▶ [Assignment]: Would you copy out each line of the records below that includes the word "left"?
(Beginning of Given records)
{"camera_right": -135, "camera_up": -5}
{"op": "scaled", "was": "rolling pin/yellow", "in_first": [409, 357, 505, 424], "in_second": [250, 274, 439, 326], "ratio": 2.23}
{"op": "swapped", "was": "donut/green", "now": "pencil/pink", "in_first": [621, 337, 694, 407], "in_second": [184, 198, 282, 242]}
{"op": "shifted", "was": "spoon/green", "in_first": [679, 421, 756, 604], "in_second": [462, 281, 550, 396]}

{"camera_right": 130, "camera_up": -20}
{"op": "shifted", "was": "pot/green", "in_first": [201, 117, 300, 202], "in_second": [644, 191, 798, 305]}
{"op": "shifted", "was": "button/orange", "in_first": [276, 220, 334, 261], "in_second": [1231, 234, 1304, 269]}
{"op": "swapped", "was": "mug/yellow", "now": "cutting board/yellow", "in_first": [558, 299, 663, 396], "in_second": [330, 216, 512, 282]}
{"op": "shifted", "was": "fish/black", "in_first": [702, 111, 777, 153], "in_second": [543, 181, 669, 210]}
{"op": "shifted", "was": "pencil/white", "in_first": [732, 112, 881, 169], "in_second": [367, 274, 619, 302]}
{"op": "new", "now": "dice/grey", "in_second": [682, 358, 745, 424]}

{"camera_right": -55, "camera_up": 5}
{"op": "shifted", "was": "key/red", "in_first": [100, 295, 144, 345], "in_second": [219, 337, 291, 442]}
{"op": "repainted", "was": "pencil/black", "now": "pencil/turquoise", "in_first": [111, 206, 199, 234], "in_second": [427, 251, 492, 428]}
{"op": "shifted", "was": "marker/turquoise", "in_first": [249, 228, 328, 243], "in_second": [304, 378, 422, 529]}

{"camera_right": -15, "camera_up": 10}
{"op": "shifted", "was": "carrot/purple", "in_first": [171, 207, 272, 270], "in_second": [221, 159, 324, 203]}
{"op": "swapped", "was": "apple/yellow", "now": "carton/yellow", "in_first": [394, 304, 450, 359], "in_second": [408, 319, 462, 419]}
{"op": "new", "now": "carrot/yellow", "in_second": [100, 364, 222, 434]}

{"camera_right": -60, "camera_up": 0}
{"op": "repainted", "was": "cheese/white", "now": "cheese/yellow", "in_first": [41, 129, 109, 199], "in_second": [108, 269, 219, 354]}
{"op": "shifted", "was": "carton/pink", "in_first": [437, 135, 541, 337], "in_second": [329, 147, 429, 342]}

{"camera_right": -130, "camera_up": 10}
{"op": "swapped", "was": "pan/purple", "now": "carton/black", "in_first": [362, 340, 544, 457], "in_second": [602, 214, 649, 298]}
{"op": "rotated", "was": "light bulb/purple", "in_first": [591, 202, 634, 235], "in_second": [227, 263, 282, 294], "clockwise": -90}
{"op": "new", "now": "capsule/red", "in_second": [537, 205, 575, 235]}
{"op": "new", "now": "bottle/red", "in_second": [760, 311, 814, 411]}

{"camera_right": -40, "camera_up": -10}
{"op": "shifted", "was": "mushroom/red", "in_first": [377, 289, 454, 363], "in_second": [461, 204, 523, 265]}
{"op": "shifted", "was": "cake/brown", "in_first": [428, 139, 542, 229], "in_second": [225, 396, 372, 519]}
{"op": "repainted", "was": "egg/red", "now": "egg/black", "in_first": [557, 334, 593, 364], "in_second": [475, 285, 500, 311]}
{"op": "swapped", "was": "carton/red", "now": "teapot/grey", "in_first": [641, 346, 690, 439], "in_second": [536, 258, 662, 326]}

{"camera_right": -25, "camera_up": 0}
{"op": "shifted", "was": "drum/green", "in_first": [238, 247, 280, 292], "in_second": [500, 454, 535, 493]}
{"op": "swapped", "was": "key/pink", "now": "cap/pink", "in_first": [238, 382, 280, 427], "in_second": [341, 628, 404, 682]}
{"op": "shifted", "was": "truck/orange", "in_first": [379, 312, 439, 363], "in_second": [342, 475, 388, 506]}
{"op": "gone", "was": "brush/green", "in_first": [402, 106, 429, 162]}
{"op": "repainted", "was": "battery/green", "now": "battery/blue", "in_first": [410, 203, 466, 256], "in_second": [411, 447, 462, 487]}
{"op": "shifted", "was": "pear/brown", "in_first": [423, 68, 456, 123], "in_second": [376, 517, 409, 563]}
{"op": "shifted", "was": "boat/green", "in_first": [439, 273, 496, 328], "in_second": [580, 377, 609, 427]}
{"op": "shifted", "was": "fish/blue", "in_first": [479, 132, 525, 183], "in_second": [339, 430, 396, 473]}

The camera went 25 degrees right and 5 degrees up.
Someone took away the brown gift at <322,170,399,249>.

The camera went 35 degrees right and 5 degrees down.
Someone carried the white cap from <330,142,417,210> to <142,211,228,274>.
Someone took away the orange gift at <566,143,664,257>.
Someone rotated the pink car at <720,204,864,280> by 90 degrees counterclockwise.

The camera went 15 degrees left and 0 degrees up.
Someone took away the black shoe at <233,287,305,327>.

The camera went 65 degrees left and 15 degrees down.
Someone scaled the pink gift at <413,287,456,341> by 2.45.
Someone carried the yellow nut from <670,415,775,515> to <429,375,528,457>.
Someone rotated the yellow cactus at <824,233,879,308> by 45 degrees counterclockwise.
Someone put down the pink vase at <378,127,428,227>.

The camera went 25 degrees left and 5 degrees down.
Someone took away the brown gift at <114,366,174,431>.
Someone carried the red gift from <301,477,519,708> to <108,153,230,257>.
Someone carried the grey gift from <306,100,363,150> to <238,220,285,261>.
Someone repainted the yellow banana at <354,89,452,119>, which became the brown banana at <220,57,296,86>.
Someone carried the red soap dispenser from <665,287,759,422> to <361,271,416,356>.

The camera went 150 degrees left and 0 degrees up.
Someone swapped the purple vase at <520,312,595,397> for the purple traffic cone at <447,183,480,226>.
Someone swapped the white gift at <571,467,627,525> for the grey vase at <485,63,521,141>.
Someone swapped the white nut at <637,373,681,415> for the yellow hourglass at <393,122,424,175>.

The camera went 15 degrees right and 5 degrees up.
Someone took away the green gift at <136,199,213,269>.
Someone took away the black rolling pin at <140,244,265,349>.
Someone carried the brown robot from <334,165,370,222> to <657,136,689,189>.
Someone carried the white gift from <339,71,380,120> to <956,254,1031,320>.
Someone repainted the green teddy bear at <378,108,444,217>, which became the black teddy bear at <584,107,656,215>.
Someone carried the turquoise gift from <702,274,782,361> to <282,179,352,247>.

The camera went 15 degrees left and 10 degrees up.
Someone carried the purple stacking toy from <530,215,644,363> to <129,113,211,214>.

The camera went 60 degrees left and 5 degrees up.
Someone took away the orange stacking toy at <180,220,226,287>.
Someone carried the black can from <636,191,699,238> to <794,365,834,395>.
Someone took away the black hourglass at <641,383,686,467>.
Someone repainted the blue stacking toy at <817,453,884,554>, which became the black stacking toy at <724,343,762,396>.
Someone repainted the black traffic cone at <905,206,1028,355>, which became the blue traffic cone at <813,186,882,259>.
(End of Given records)
▶ [The answer]:
The camera went 15 degrees left and 0 degrees up.
The camera went 65 degrees left and 15 degrees down.
The camera went 25 degrees left and 5 degrees down.
The camera went 150 degrees left and 0 degrees up.
The camera went 15 degrees left and 10 degrees up.
The camera went 60 degrees left and 5 degrees up.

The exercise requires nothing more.